Extracted records
════════════════════

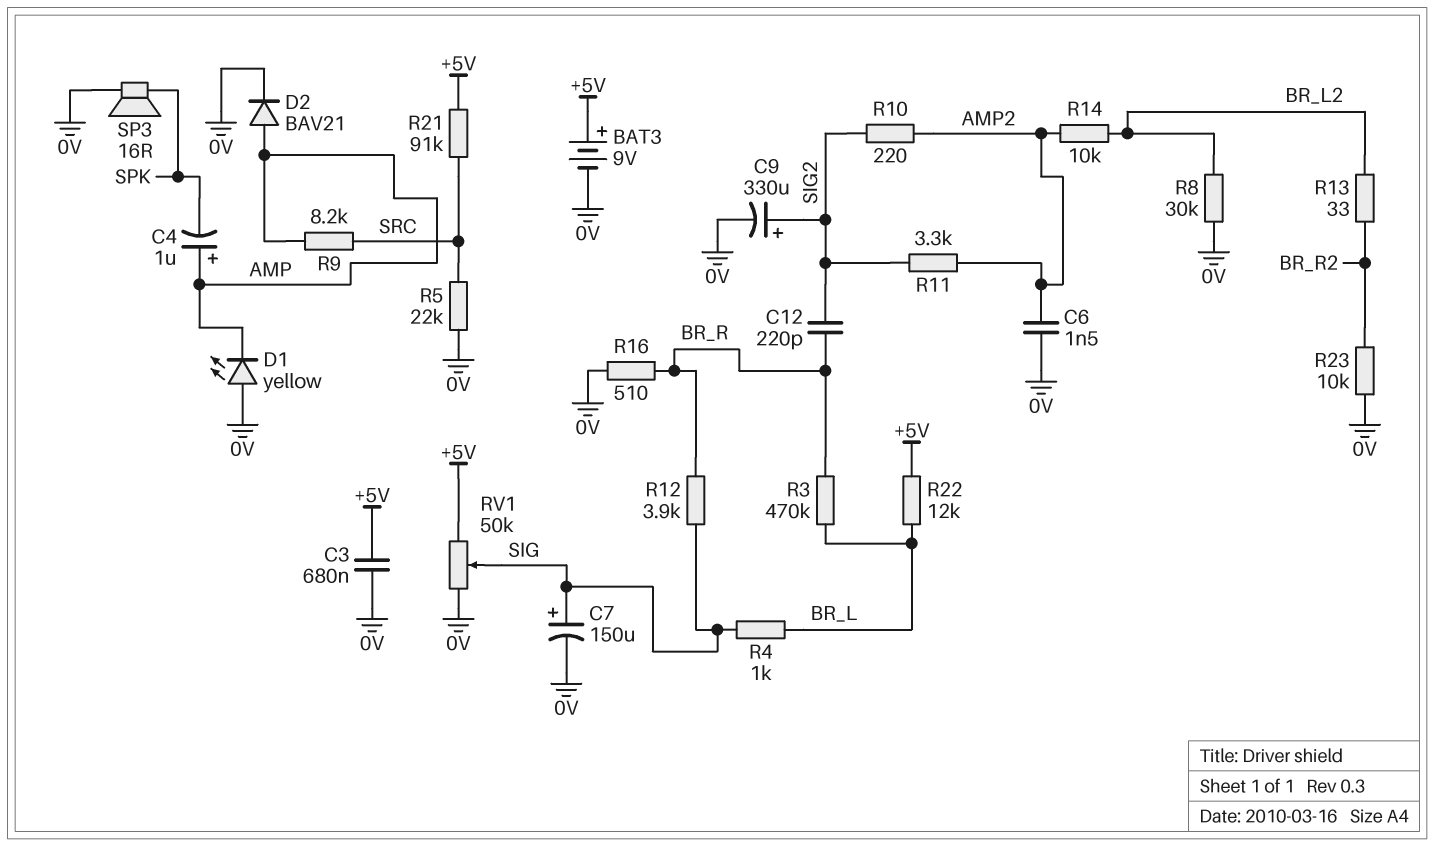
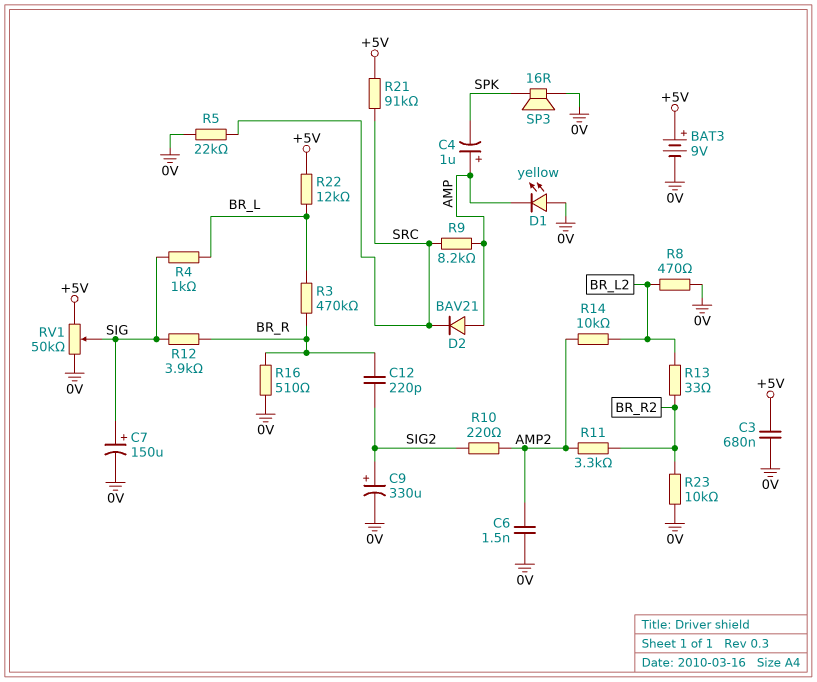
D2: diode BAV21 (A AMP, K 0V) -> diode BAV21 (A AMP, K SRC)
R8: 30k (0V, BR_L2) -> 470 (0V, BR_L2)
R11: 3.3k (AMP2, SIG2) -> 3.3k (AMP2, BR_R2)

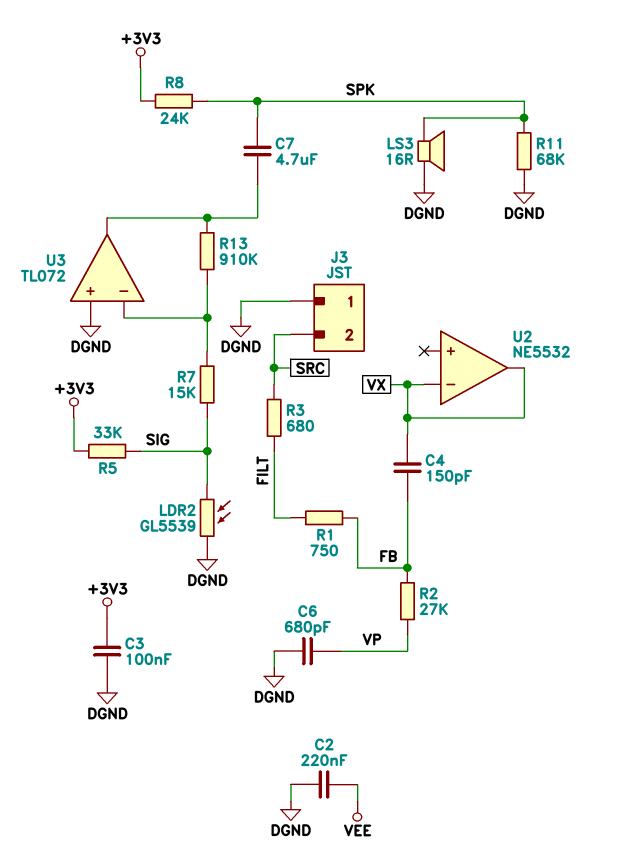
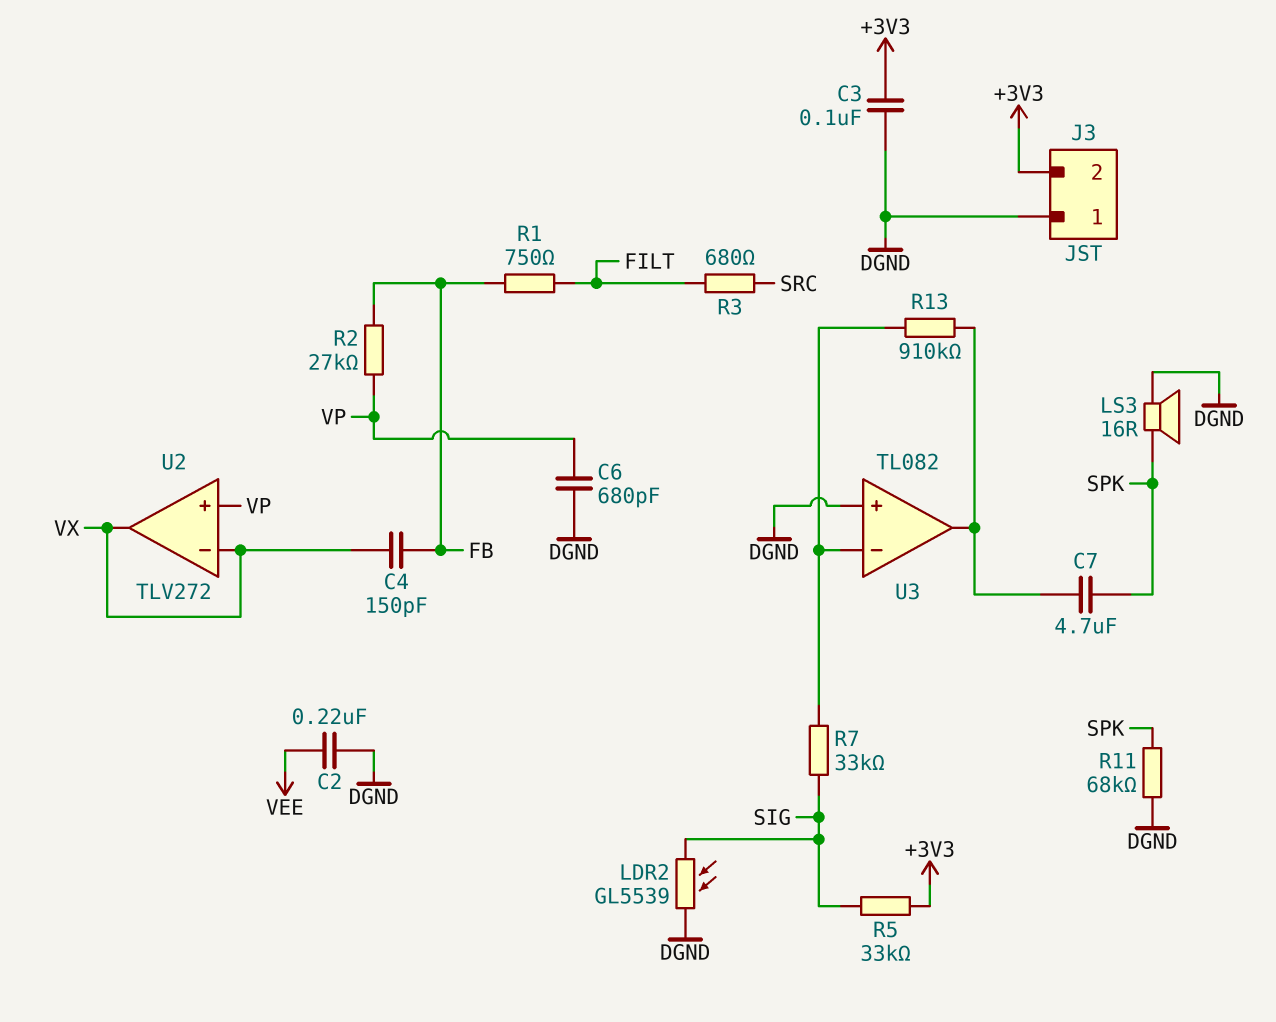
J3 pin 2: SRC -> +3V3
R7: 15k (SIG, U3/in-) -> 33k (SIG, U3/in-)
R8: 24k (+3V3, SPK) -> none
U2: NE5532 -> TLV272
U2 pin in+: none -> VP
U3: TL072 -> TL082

════════════════════

What the task requires
All lines from the one with "J3 pin 2: SRC -> +3V3" to the end of the records must be set down exactly. Skip every line before it.

Exercise answer
J3 pin 2: SRC -> +3V3
R7: 15k (SIG, U3/in-) -> 33k (SIG, U3/in-)
R8: 24k (+3V3, SPK) -> none
U2: NE5532 -> TLV272
U2 pin in+: none -> VP
U3: TL072 -> TL082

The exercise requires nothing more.